→ **Provided records**
..............................

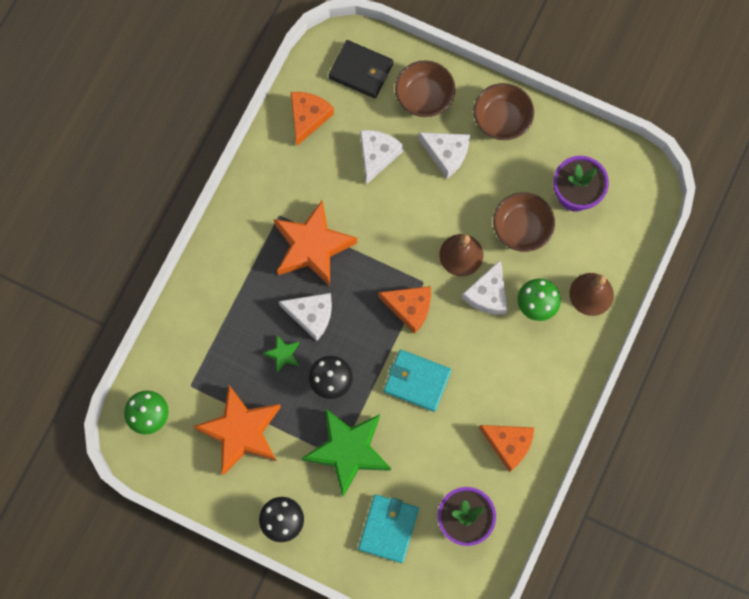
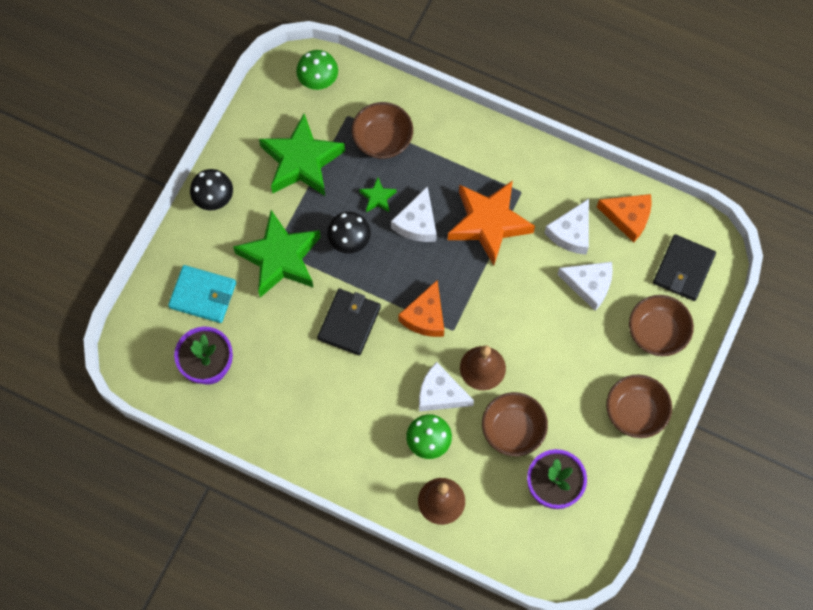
camera: 90 degrees right, 5 degrees down
(219, 350) = (382, 139): none -> brown bowl
(241, 432) = (301, 161): orange star -> green star
(417, 381) = (349, 323): turquoise wallet -> black wallet
(446, 154) = (594, 354): white cheese -> white cheese (571, 233)
(508, 444) = (282, 411): orange cheese -> none

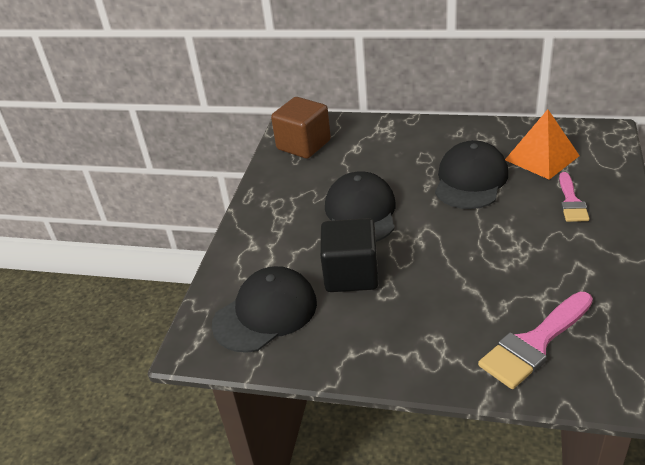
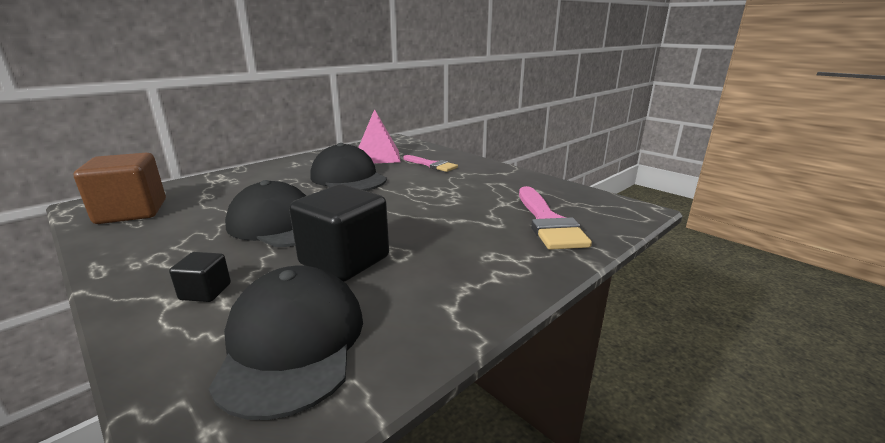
camera: 60 degrees left, 15 degrees down
(269, 249) = (205, 291): none -> black cube
(542, 158) = (377, 156): orange pyramid -> pink pyramid

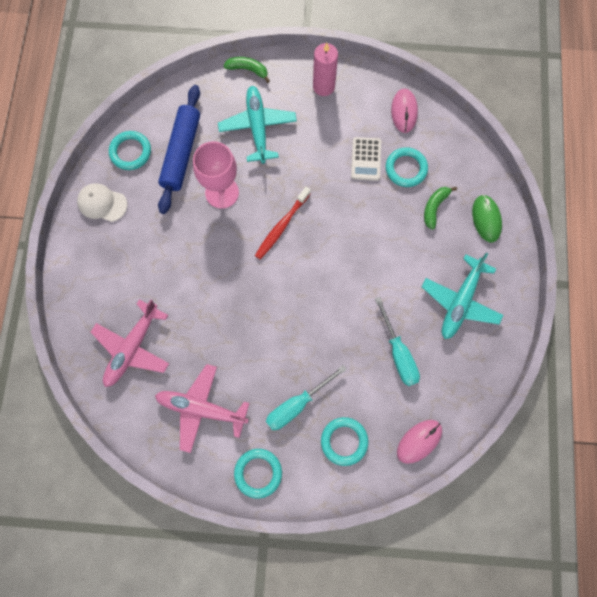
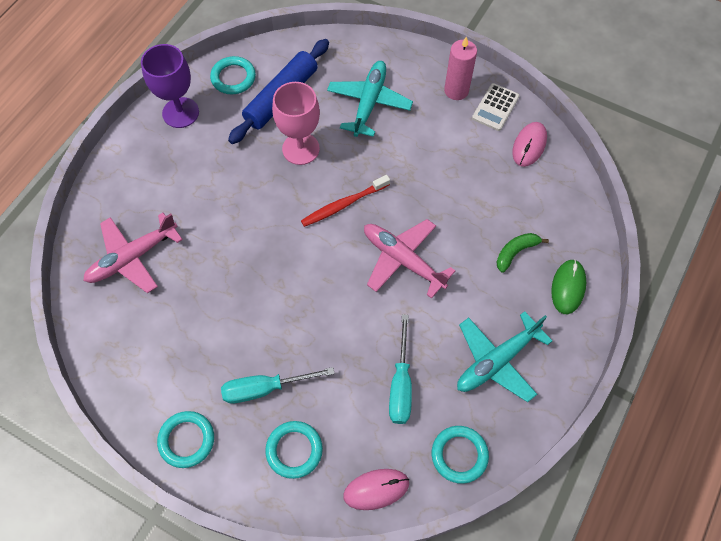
camera: 25 degrees right, 10 degrees down
(102, 203) = (180, 113): white cap -> purple goblet
(201, 409) = (166, 347): pink plane -> pink plane (403, 260)
(248, 70) = (387, 47): green banana -> none
(366, 159) = (465, 175): white calculator -> white calculator (495, 107)
(406, 169) = (503, 201): turquoise ring -> turquoise ring (459, 455)

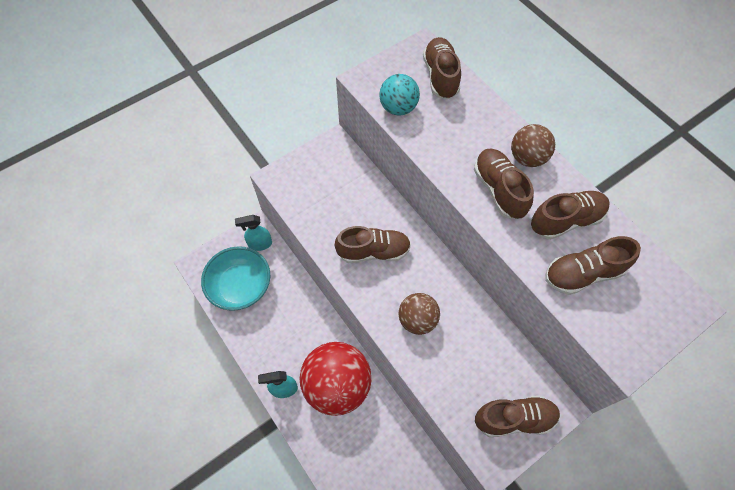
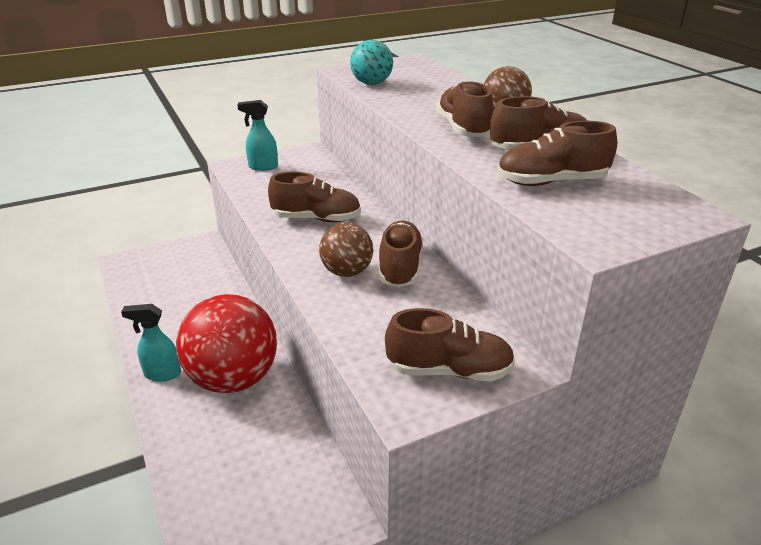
camera: 10 degrees right, 30 degrees down
(240, 286) = (161, 281): turquoise bowl -> none
(259, 244) = (201, 252): turquoise spray bottle -> turquoise spray bottle (262, 167)
(440, 76) = (425, 73): brown shoe -> brown shoe (400, 267)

..............................

Within the listing, how many lines include the string "brown"? Supply the number and no further words.

→ **Your solution**
2